(Extracted records)
★ ★ ★
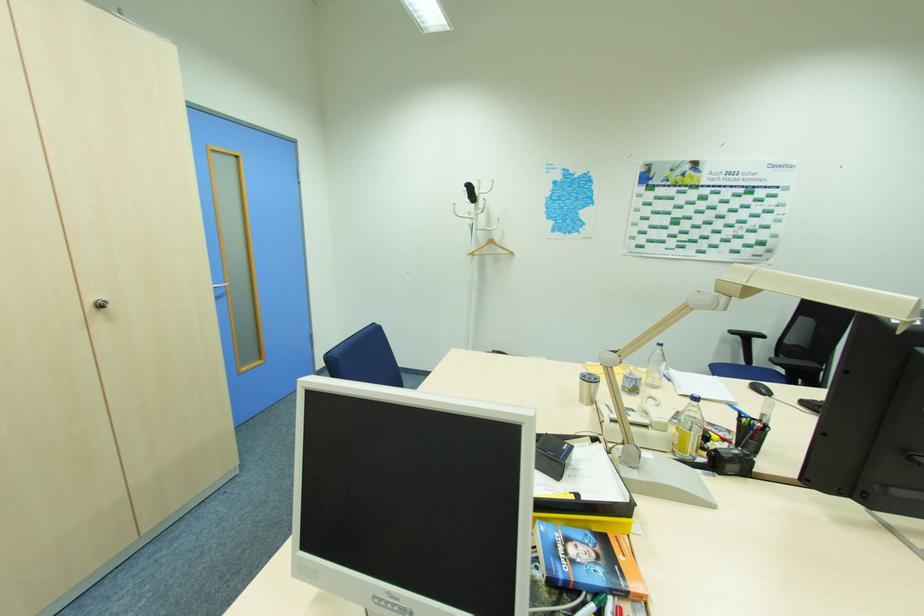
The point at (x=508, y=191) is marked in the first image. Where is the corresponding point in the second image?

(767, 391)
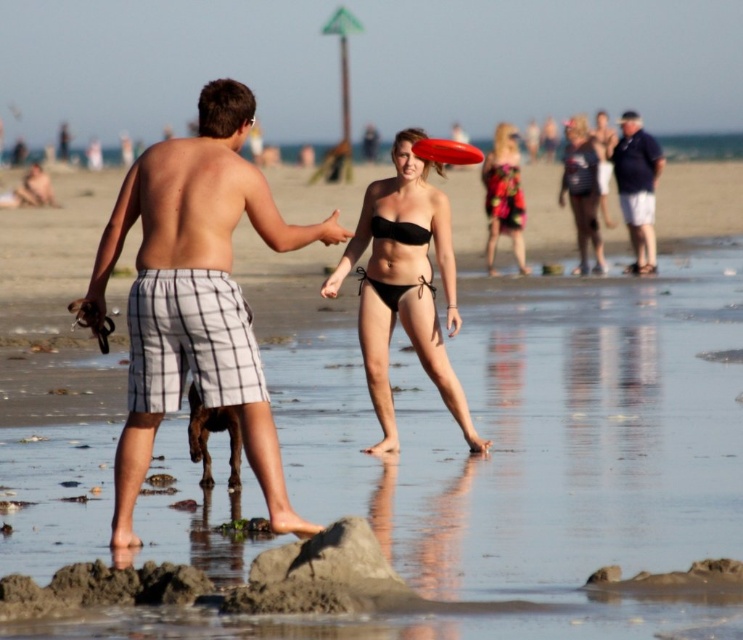
You are a photographer trying to capture a candid shot of the woman in the black bikini. You see the floral dress at center and the red plastic frisbee at center in your viewfinder. Which object should you move your camera to avoid blocking your subject?

The red plastic frisbee at center is behind the floral dress at center, so moving the camera to avoid the floral dress at center will ensure the frisbee does not block the woman in the black bikini.

You are a photographer trying to capture a candid shot of the two people in the scene. You notice the black bikini at upper center and the matte black bikini at center. Which of the two bikinis is positioned lower in the image?

The matte black bikini at center is positioned lower in the image since the black bikini at upper center has a lesser height compared to it.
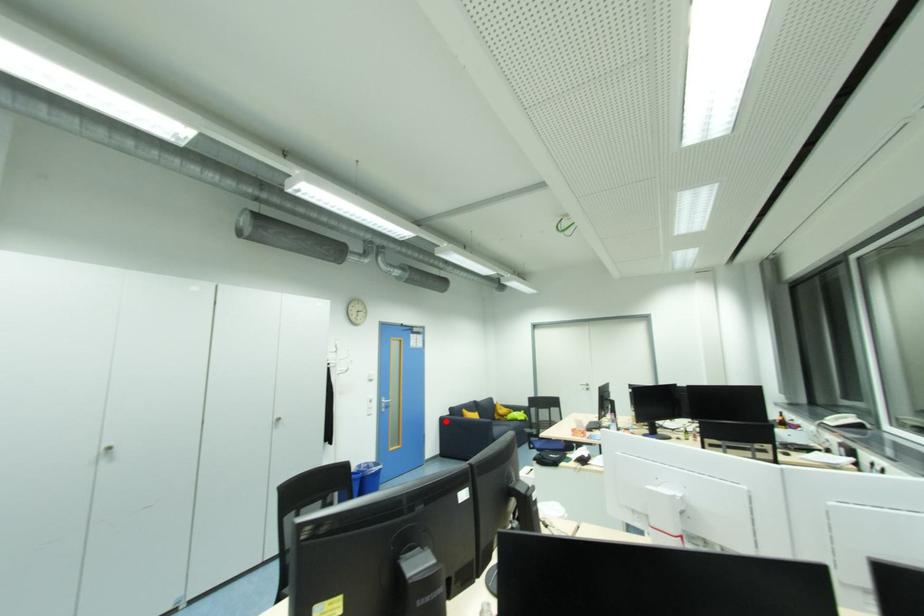
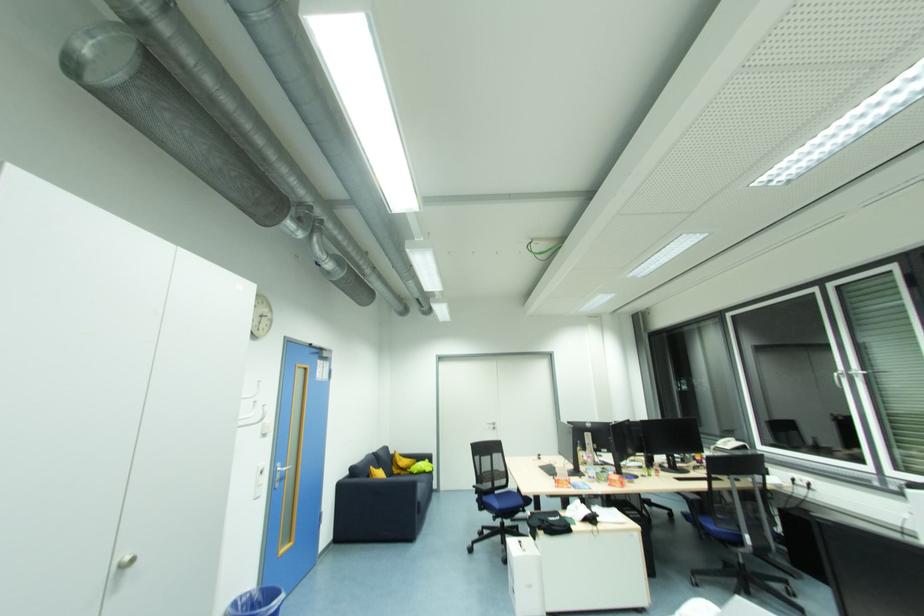
The point at the highlighted location is marked in the first image. Where is the corresponding point in the second image?

(343, 487)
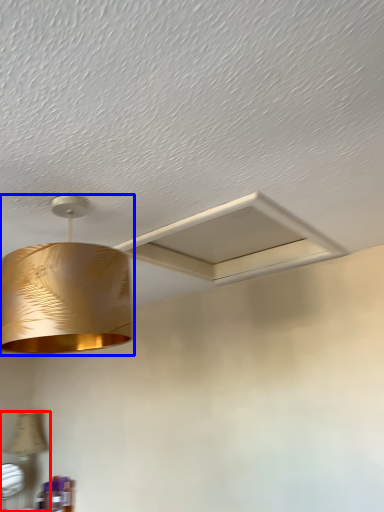
Question: Which object is closer to the camera taking this photo, lamp (highlighted by a red box) or lamp (highlighted by a blue box)?

Choices:
 (A) lamp
 (B) lamp

Answer: (B)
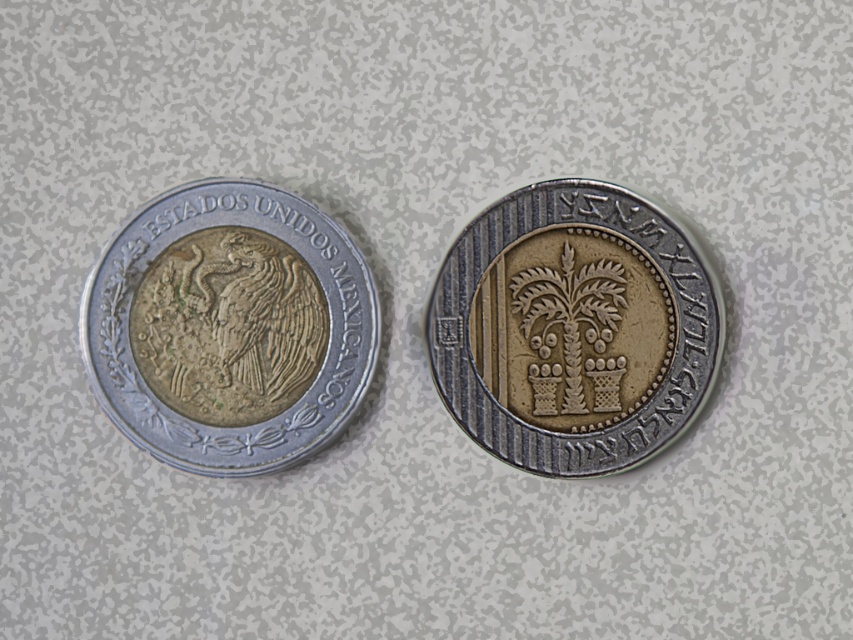
You are an archaeologist examining two ancient coins. The first coin has an eagle design with the text around it, and the second coin has a different design. You need to place a label at the point with coordinates (229, 326). Which coin should the label point to?

The point (229, 326) corresponds to the silver metallic coin at left, so the label should point to the silver metallic coin at left.

You are a collector who wants to place both coins in a display case that has a minimum required distance of 20 inches between any two items. Given that you have the silver metallic coin at left and another coin at right, will the current spacing between them meet the display case requirements?

The silver metallic coin at left and the other coin at right are 21.88 inches apart, which exceeds the 20 inch minimum requirement, so yes, the spacing meets the display case requirements.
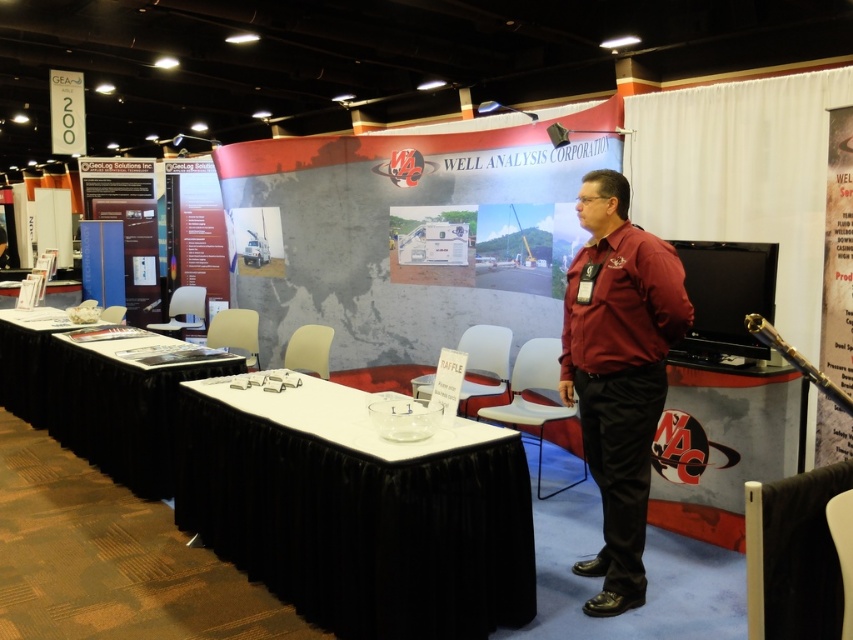
Question: Is white glossy table at center to the right of maroon shirt at center from the viewer's perspective?

Choices:
 (A) no
 (B) yes

Answer: (A)

Question: Among these points, which one is nearest to the camera?

Choices:
 (A) (496, 588)
 (B) (111, 476)

Answer: (A)

Question: Which object appears farthest from the camera in this image?

Choices:
 (A) maroon shirt at center
 (B) white glossy table at center
 (C) black fabric table at lower left

Answer: (C)

Question: Is white glossy table at center to the left of maroon shirt at center from the viewer's perspective?

Choices:
 (A) no
 (B) yes

Answer: (B)

Question: Which is farther from the maroon shirt at center?

Choices:
 (A) white glossy table at center
 (B) black fabric table at lower left

Answer: (B)

Question: Is maroon shirt at center smaller than black fabric table at lower left?

Choices:
 (A) no
 (B) yes

Answer: (B)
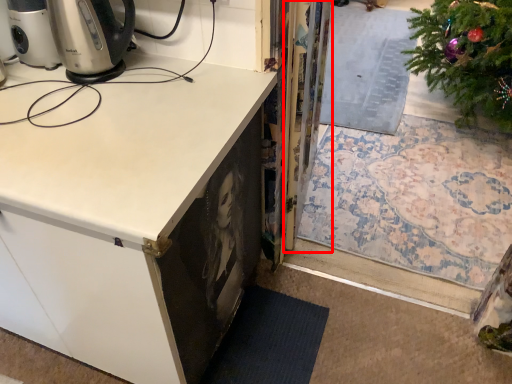
Question: From the image, what is the correct spatial relationship of screen door (annotated by the red box) in relation to cabinetry?

Choices:
 (A) left
 (B) right

Answer: (B)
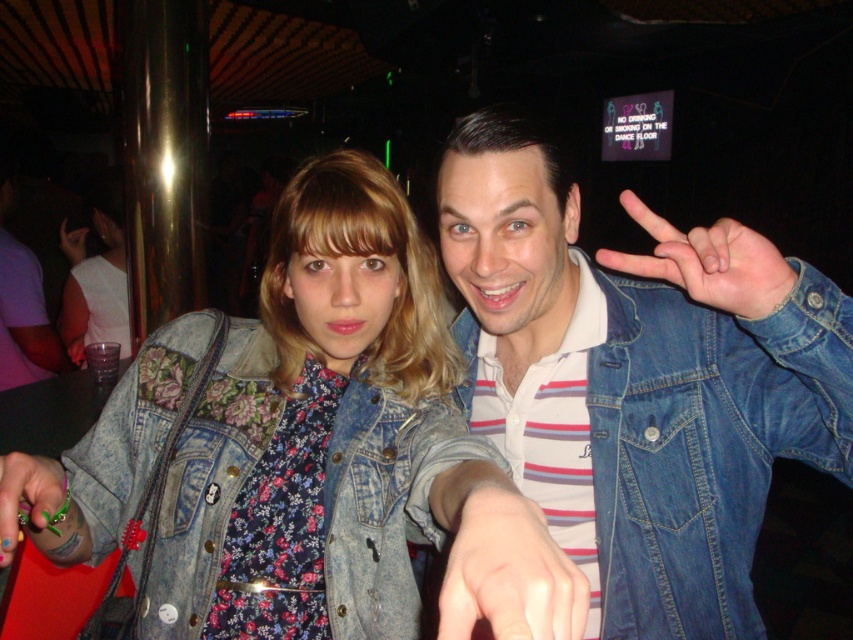
Who is higher up, matte skin hand at center or denim at right?

denim at right is above.

Which is behind, point (506, 506) or point (706, 262)?

Point (706, 262)

Is point (518, 612) less distant than point (711, 282)?

Yes, point (518, 612) is closer to viewer.

The height and width of the screenshot is (640, 853). Find the location of `matte skin hand at center`. matte skin hand at center is located at coordinates (502, 563).

Is denim jacket at center below green plastic ring at lower left?

Incorrect, denim jacket at center is not positioned below green plastic ring at lower left.

The height and width of the screenshot is (640, 853). What are the coordinates of `denim jacket at center` in the screenshot? It's located at (637, 380).

Between faded denim jacket at center and floral fabric dress at center, which one is positioned higher?

Positioned higher is floral fabric dress at center.

Which is in front, point (186, 557) or point (100, 196)?

Point (186, 557) is in front.

Find the location of a particular element. Image resolution: width=853 pixels, height=640 pixels. faded denim jacket at center is located at coordinates (178, 460).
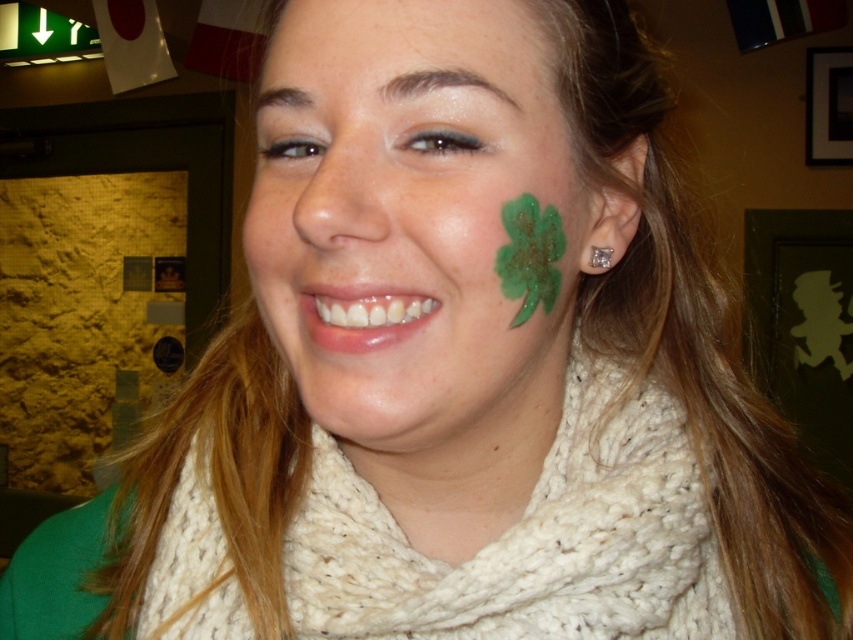
Can you confirm if green glittery shamrock at right is taller than white knitted scarf at center?

Yes.

What do you see at coordinates (410, 220) in the screenshot? This screenshot has height=640, width=853. I see `green glittery shamrock at right` at bounding box center [410, 220].

Who is more forward, (317, 321) or (190, 492)?

Point (317, 321) is in front.

At what (x,y) coordinates should I click in order to perform the action: click on green glittery shamrock at right. Please return your answer as a coordinate pair (x, y). Looking at the image, I should click on (410, 220).

Which is more to the left, green glittery shamrock at right or clear crystal earring at ear?

green glittery shamrock at right

Is green glittery shamrock at right wider than clear crystal earring at ear?

Correct, the width of green glittery shamrock at right exceeds that of clear crystal earring at ear.

I want to click on green glittery shamrock at right, so coord(410,220).

Does white knitted scarf at center have a lesser height compared to clear crystal earring at ear?

In fact, white knitted scarf at center may be taller than clear crystal earring at ear.

Who is shorter, white knitted scarf at center or clear crystal earring at ear?

With less height is clear crystal earring at ear.

Find the location of a particular element. Image resolution: width=853 pixels, height=640 pixels. white knitted scarf at center is located at coordinates (525, 538).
★ ★ ★
Reproduce all of the data above word for word, leaving out the pictures.

The point at (x=508, y=191) is marked in the first image. Where is the corresponding point in the second image?

(767, 391)
You are a photographer trying to capture a candid shot of the woman in the black bikini. You see the floral dress at center and the red plastic frisbee at center in your viewfinder. Which object should you move your camera to avoid blocking your subject?

The red plastic frisbee at center is behind the floral dress at center, so moving the camera to avoid the floral dress at center will ensure the frisbee does not block the woman in the black bikini.

You are a photographer trying to capture a candid shot of the two people in the scene. You notice the black bikini at upper center and the matte black bikini at center. Which of the two bikinis is positioned lower in the image?

The matte black bikini at center is positioned lower in the image since the black bikini at upper center has a lesser height compared to it.
The point at the highlighted location is marked in the first image. Where is the corresponding point in the second image?

(343, 487)
Question: Which object is closer to the camera taking this photo, lamp (highlighted by a red box) or lamp (highlighted by a blue box)?

Choices:
 (A) lamp
 (B) lamp

Answer: (B)
You are an archaeologist examining two ancient coins. The first coin has an eagle design with the text around it, and the second coin has a different design. You need to place a label at the point with coordinates (229, 326). Which coin should the label point to?

The point (229, 326) corresponds to the silver metallic coin at left, so the label should point to the silver metallic coin at left.

You are a collector who wants to place both coins in a display case that has a minimum required distance of 20 inches between any two items. Given that you have the silver metallic coin at left and another coin at right, will the current spacing between them meet the display case requirements?

The silver metallic coin at left and the other coin at right are 21.88 inches apart, which exceeds the 20 inch minimum requirement, so yes, the spacing meets the display case requirements.
Question: Is white glossy table at center to the right of maroon shirt at center from the viewer's perspective?

Choices:
 (A) no
 (B) yes

Answer: (A)

Question: Among these points, which one is nearest to the camera?

Choices:
 (A) (496, 588)
 (B) (111, 476)

Answer: (A)

Question: Which object appears farthest from the camera in this image?

Choices:
 (A) maroon shirt at center
 (B) white glossy table at center
 (C) black fabric table at lower left

Answer: (C)

Question: Is white glossy table at center to the left of maroon shirt at center from the viewer's perspective?

Choices:
 (A) no
 (B) yes

Answer: (B)

Question: Which is farther from the maroon shirt at center?

Choices:
 (A) white glossy table at center
 (B) black fabric table at lower left

Answer: (B)

Question: Is maroon shirt at center smaller than black fabric table at lower left?

Choices:
 (A) no
 (B) yes

Answer: (B)
Question: From the image, what is the correct spatial relationship of screen door (annotated by the red box) in relation to cabinetry?

Choices:
 (A) left
 (B) right

Answer: (B)
Who is higher up, matte skin hand at center or denim at right?

denim at right is above.

Which is behind, point (506, 506) or point (706, 262)?

Point (706, 262)

Is point (518, 612) less distant than point (711, 282)?

Yes, point (518, 612) is closer to viewer.

The height and width of the screenshot is (640, 853). Find the location of `matte skin hand at center`. matte skin hand at center is located at coordinates (502, 563).

Is denim jacket at center below green plastic ring at lower left?

Incorrect, denim jacket at center is not positioned below green plastic ring at lower left.

The height and width of the screenshot is (640, 853). What are the coordinates of `denim jacket at center` in the screenshot? It's located at (637, 380).

Between faded denim jacket at center and floral fabric dress at center, which one is positioned higher?

Positioned higher is floral fabric dress at center.

Which is in front, point (186, 557) or point (100, 196)?

Point (186, 557) is in front.

Find the location of a particular element. Image resolution: width=853 pixels, height=640 pixels. faded denim jacket at center is located at coordinates (178, 460).
Can you confirm if green glittery shamrock at right is taller than white knitted scarf at center?

Yes.

What do you see at coordinates (410, 220) in the screenshot? This screenshot has height=640, width=853. I see `green glittery shamrock at right` at bounding box center [410, 220].

Who is more forward, (317, 321) or (190, 492)?

Point (317, 321) is in front.

At what (x,y) coordinates should I click in order to perform the action: click on green glittery shamrock at right. Please return your answer as a coordinate pair (x, y). Looking at the image, I should click on (410, 220).

Which is more to the left, green glittery shamrock at right or clear crystal earring at ear?

green glittery shamrock at right

Is green glittery shamrock at right wider than clear crystal earring at ear?

Correct, the width of green glittery shamrock at right exceeds that of clear crystal earring at ear.

I want to click on green glittery shamrock at right, so coord(410,220).

Does white knitted scarf at center have a lesser height compared to clear crystal earring at ear?

In fact, white knitted scarf at center may be taller than clear crystal earring at ear.

Who is shorter, white knitted scarf at center or clear crystal earring at ear?

With less height is clear crystal earring at ear.

Find the location of a particular element. Image resolution: width=853 pixels, height=640 pixels. white knitted scarf at center is located at coordinates (525, 538).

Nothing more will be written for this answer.